● Exercise instructions:
Reproduce the records below exactly as they appear, omitting any pictures they contain.

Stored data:
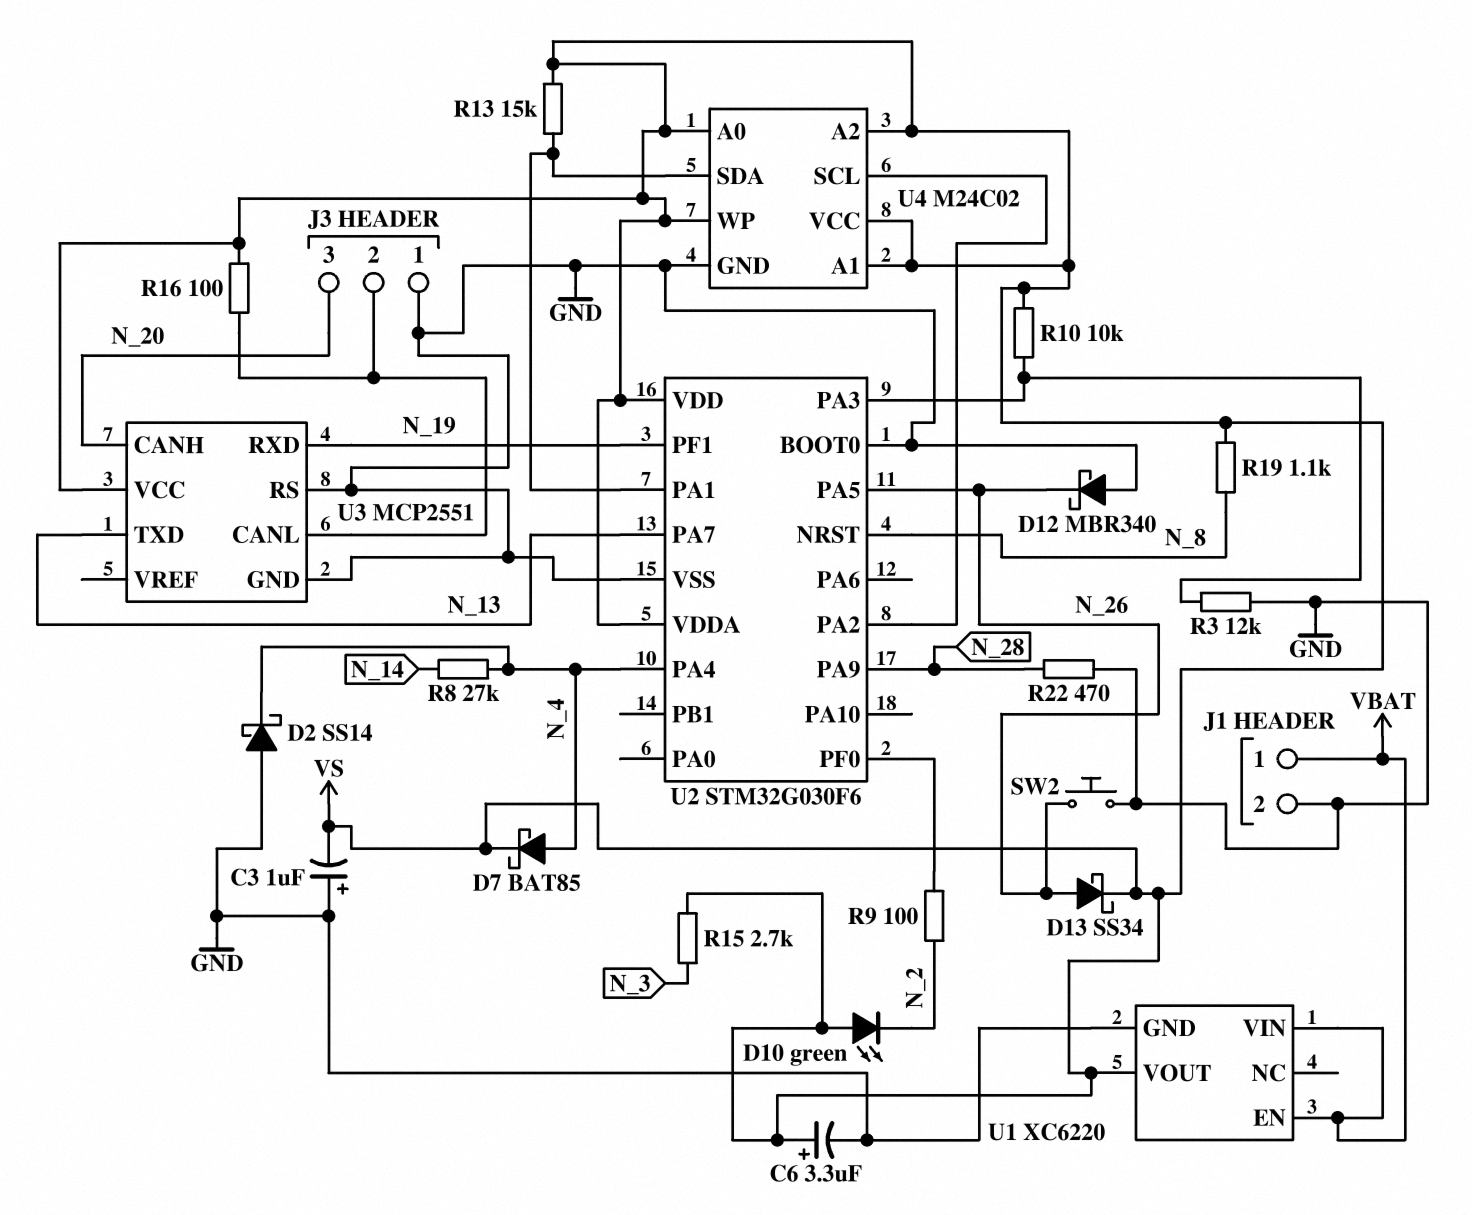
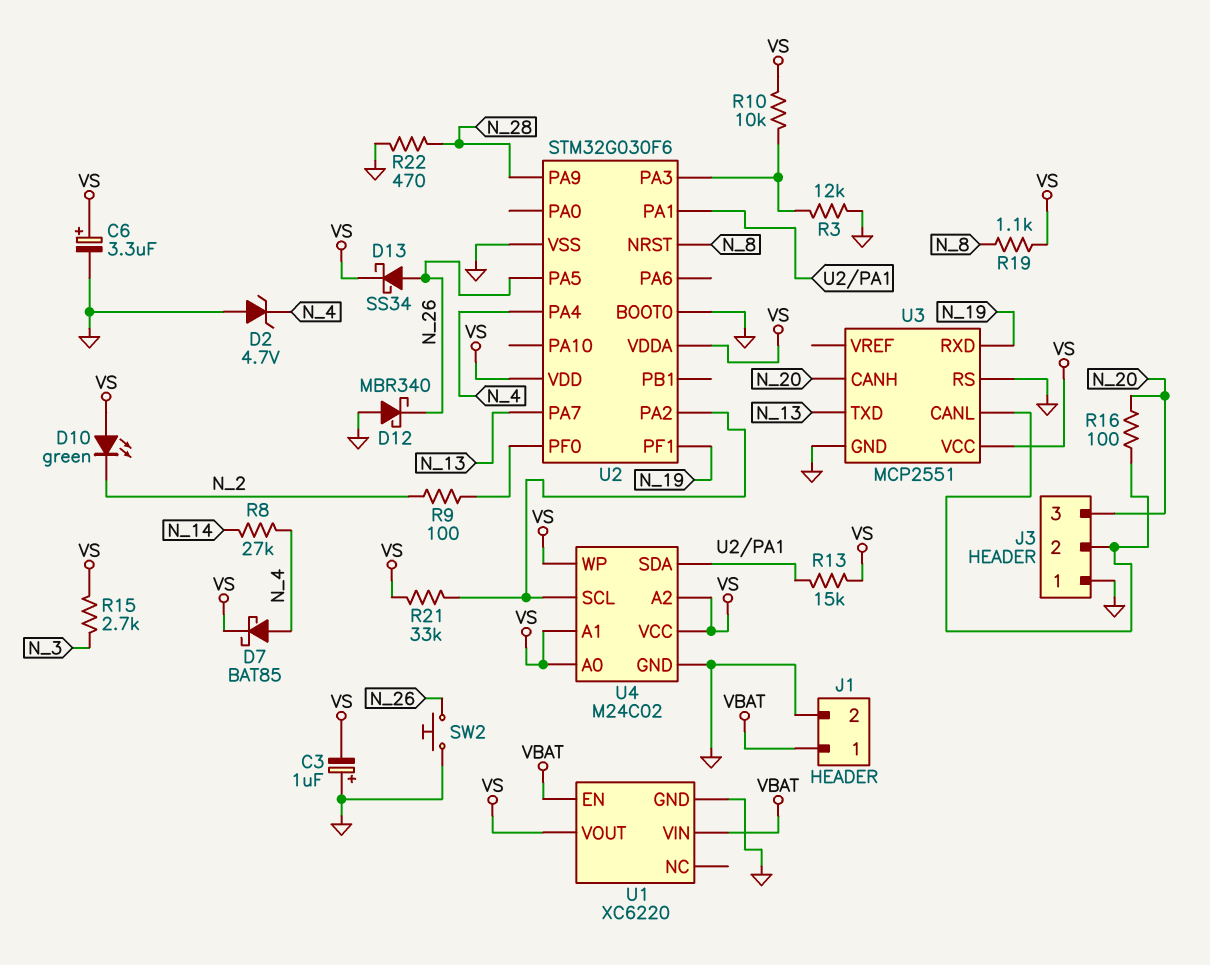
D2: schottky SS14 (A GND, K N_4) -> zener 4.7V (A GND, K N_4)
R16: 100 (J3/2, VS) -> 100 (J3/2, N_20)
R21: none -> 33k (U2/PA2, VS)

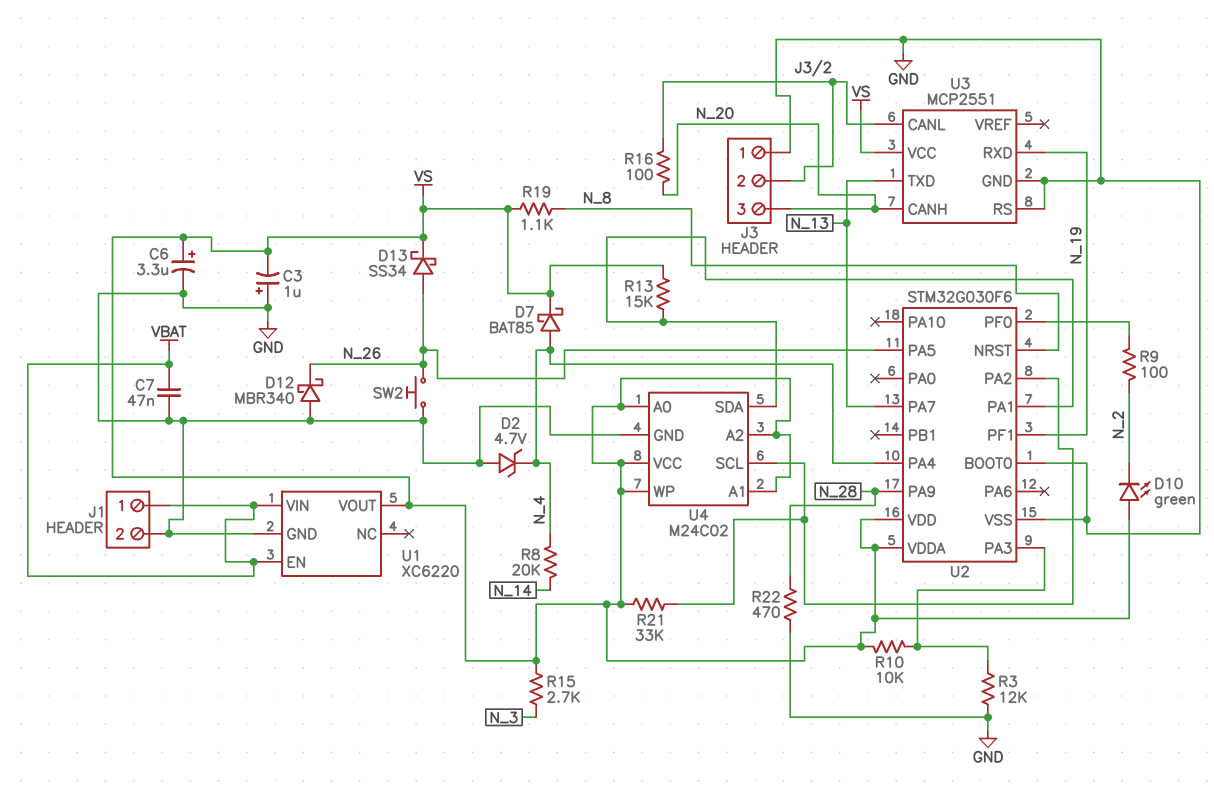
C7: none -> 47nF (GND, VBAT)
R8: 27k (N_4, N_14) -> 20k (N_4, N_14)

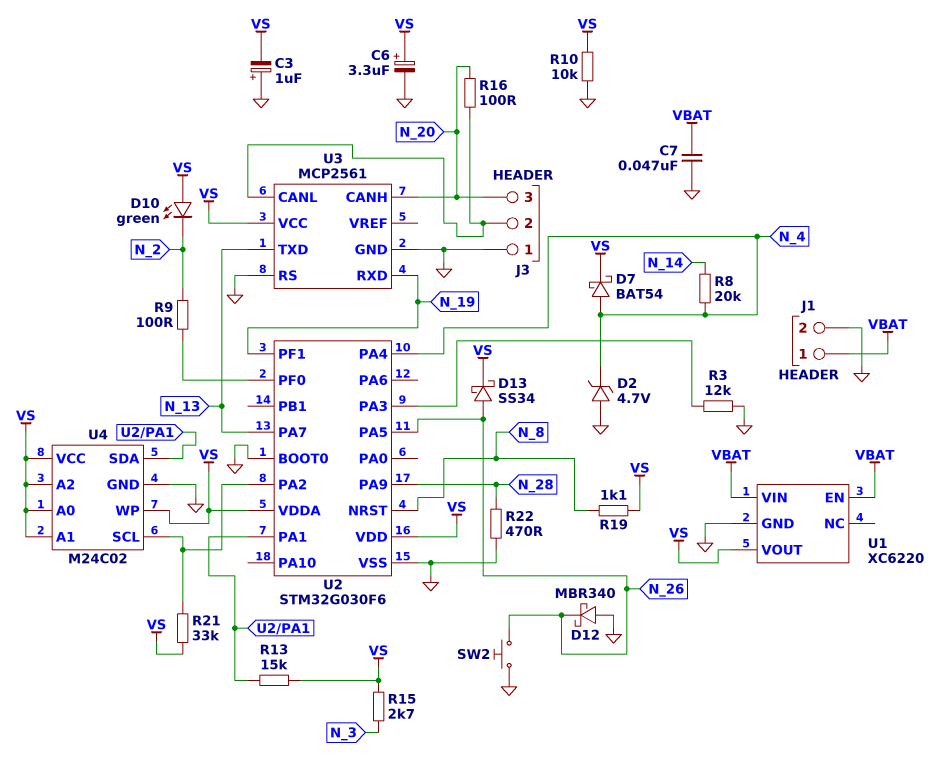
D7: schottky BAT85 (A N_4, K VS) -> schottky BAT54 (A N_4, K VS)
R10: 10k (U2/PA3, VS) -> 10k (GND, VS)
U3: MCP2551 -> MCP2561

● Answer space:
D2: schottky SS14 (A GND, K N_4) -> zener 4.7V (A GND, K N_4)
R16: 100 (J3/2, VS) -> 100 (J3/2, N_20)
R21: none -> 33k (U2/PA2, VS)

C7: none -> 47nF (GND, VBAT)
R8: 27k (N_4, N_14) -> 20k (N_4, N_14)

D7: schottky BAT85 (A N_4, K VS) -> schottky BAT54 (A N_4, K VS)
R10: 10k (U2/PA3, VS) -> 10k (GND, VS)
U3: MCP2551 -> MCP2561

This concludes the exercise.